## Problem
The answer should contain only the lines from the beginning of the entries through the line that holds "yellow egg: 1 -> 0", given again exactly, with no pictures.

Records provided: Begin

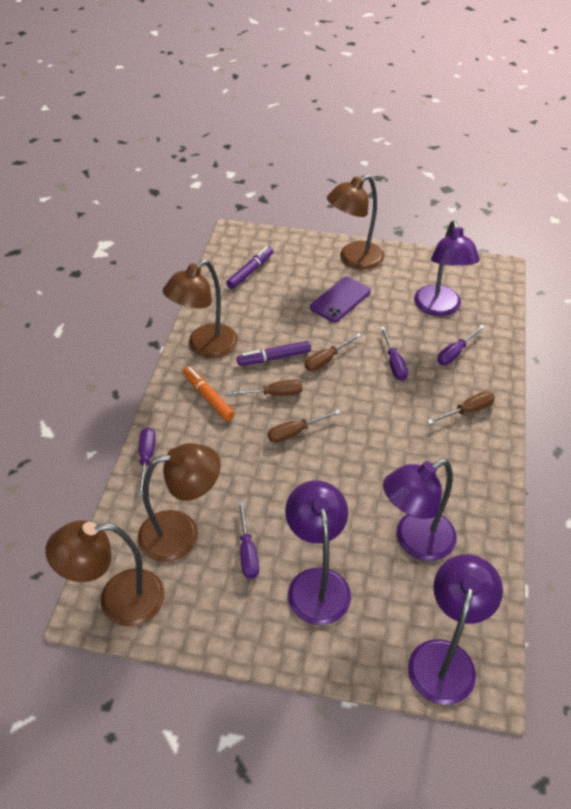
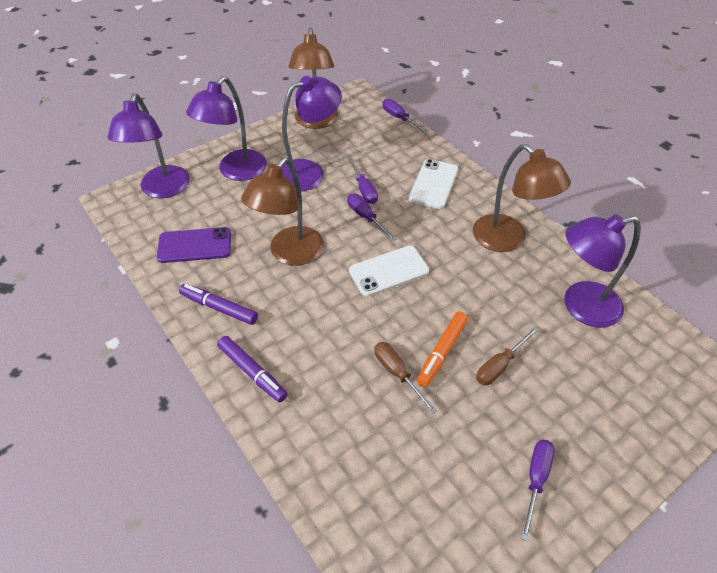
brown lamp: 4 -> 3
brown screwdriver: 4 -> 2
white phone: 0 -> 2

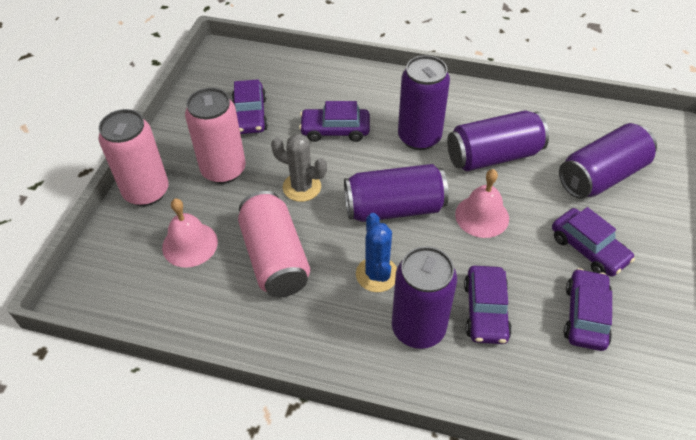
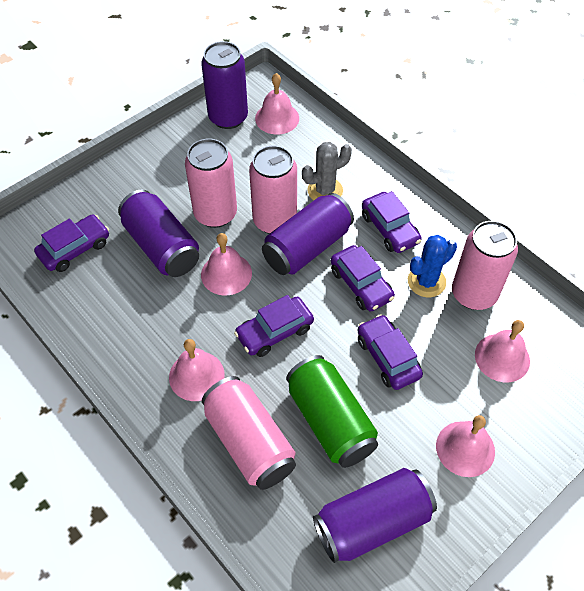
green can: 0 -> 1
pink bell: 2 -> 5
pink can: 3 -> 4
purple can: 5 -> 4

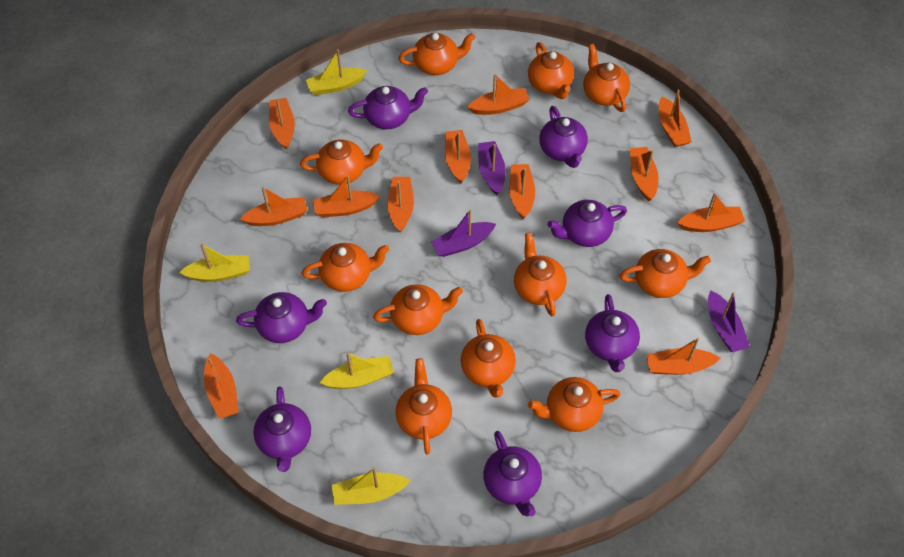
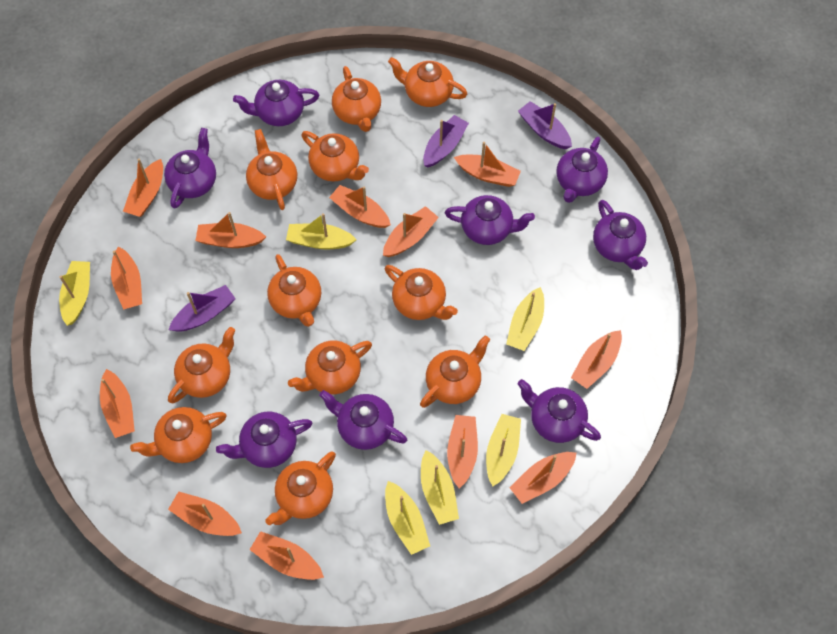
purple teapot: 7 -> 8
yellow boat: 4 -> 6

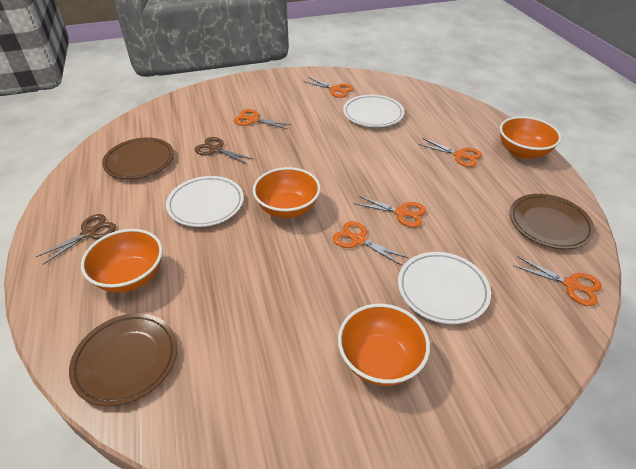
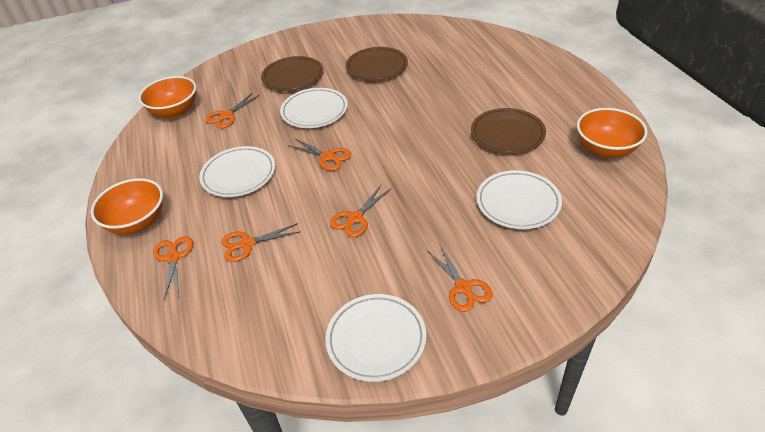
brown scissors: 2 -> 0
orange bowl: 4 -> 3
white plate: 3 -> 4

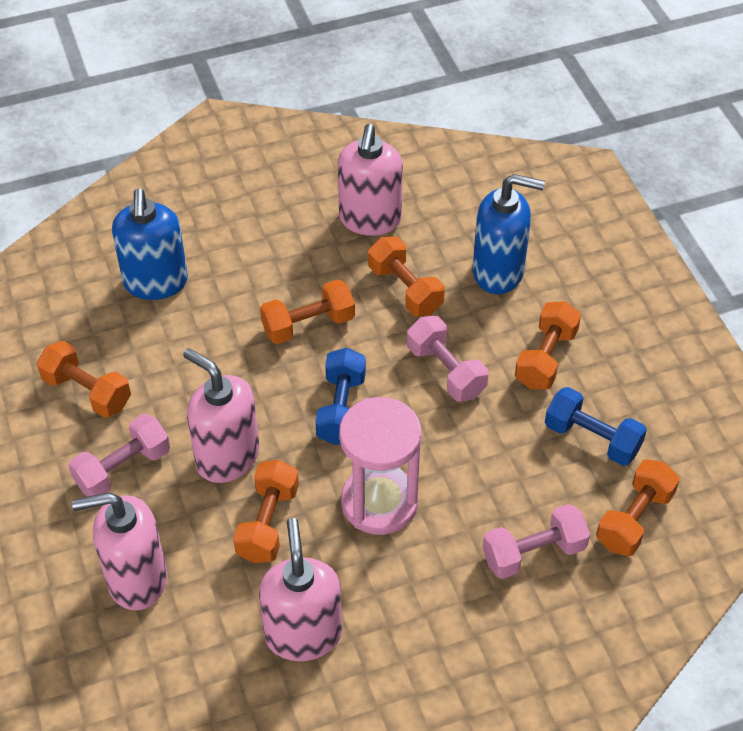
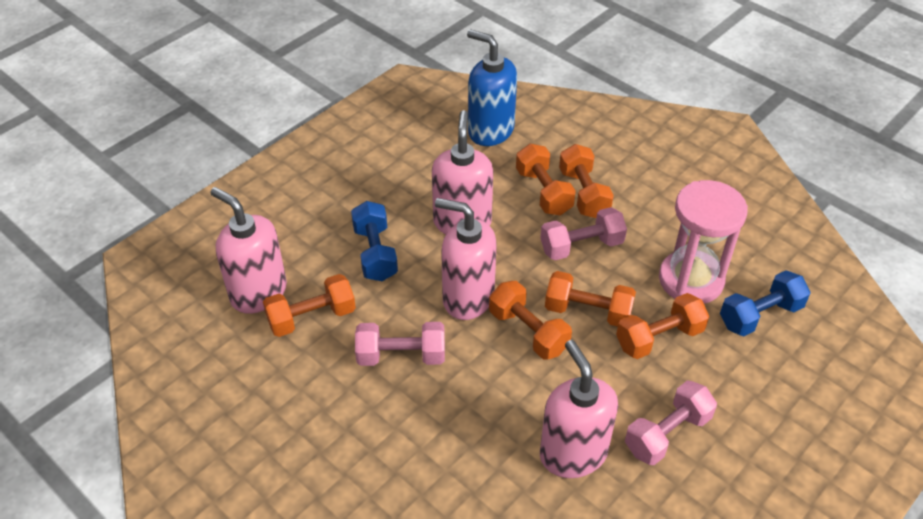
blue soap dispenser: 2 -> 1

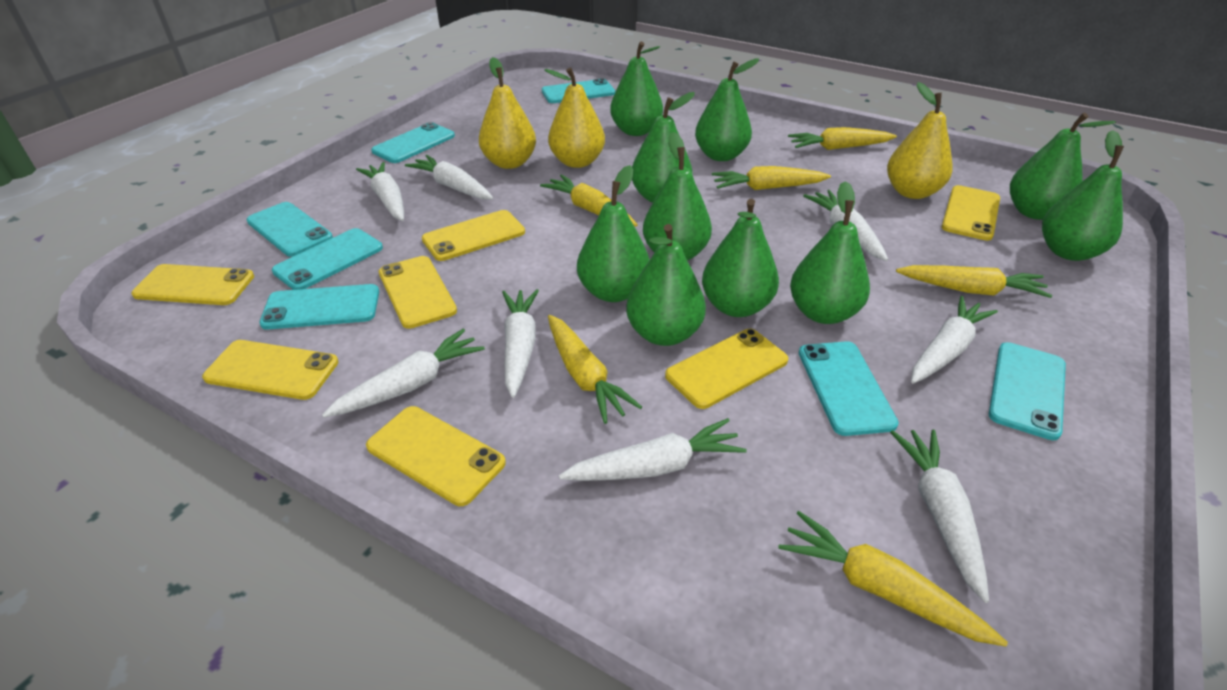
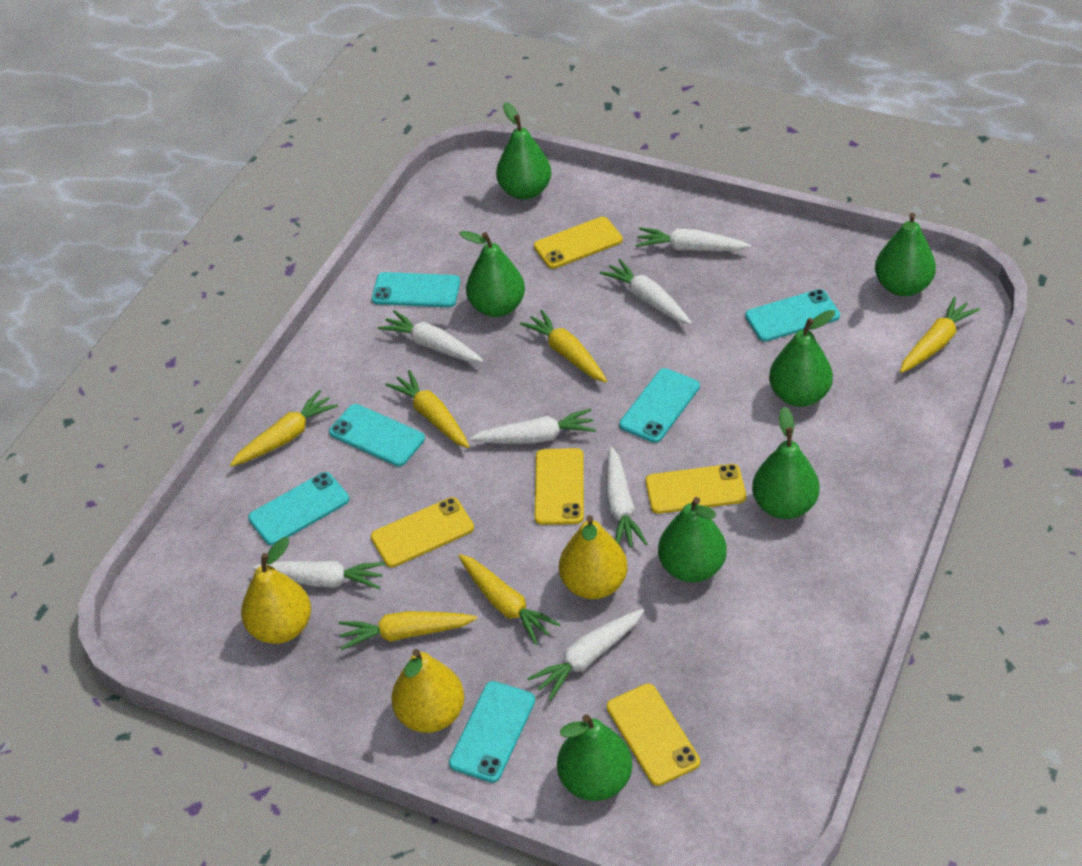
green pear: 10 -> 7
turquoise phone: 7 -> 6
white carrot: 8 -> 7
yellow phone: 7 -> 5

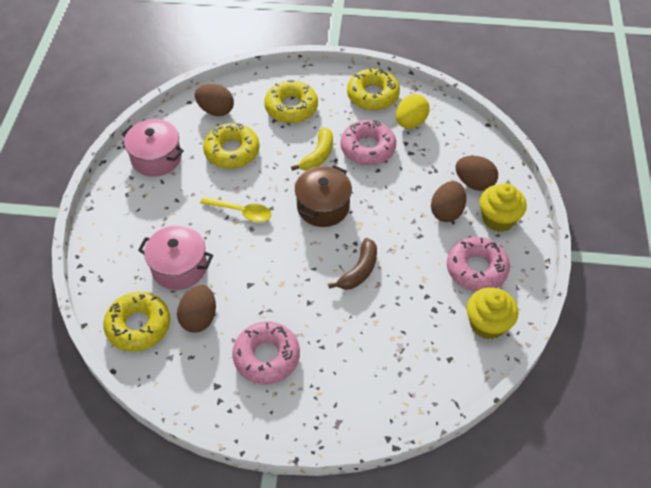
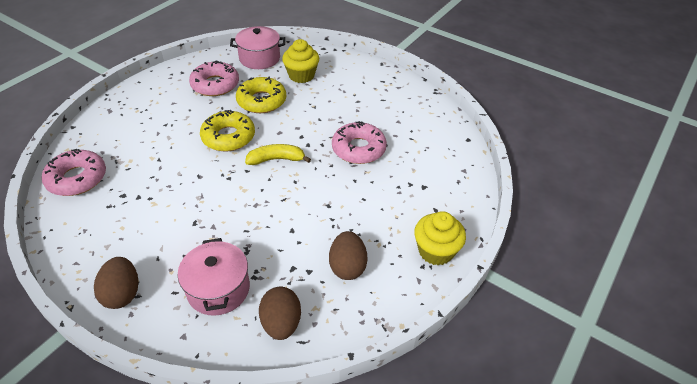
brown banana: 1 -> 0
brown egg: 4 -> 3
brown pot: 1 -> 0
yellow donut: 4 -> 2
yellow egg: 1 -> 0
yellow spoon: 1 -> 0

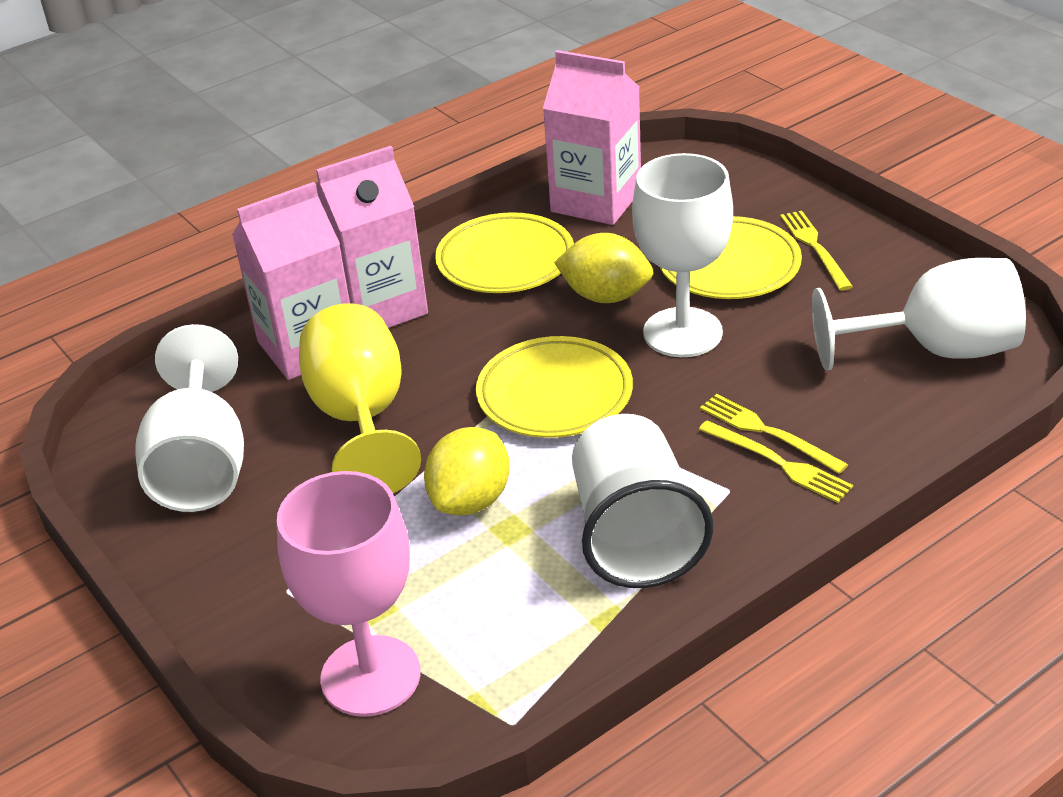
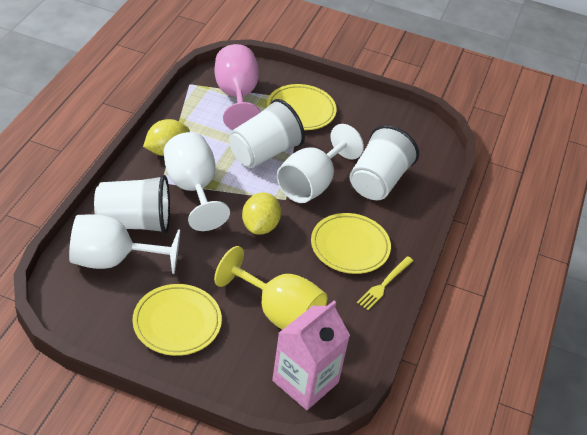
pink carton: 3 -> 1
white cup: 1 -> 3
yellow fork: 3 -> 1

Records provided: End

## Solution for this exercise
brown lamp: 4 -> 3
brown screwdriver: 4 -> 2
white phone: 0 -> 2

green can: 0 -> 1
pink bell: 2 -> 5
pink can: 3 -> 4
purple can: 5 -> 4

purple teapot: 7 -> 8
yellow boat: 4 -> 6

brown scissors: 2 -> 0
orange bowl: 4 -> 3
white plate: 3 -> 4

blue soap dispenser: 2 -> 1

green pear: 10 -> 7
turquoise phone: 7 -> 6
white carrot: 8 -> 7
yellow phone: 7 -> 5

brown banana: 1 -> 0
brown egg: 4 -> 3
brown pot: 1 -> 0
yellow donut: 4 -> 2
yellow egg: 1 -> 0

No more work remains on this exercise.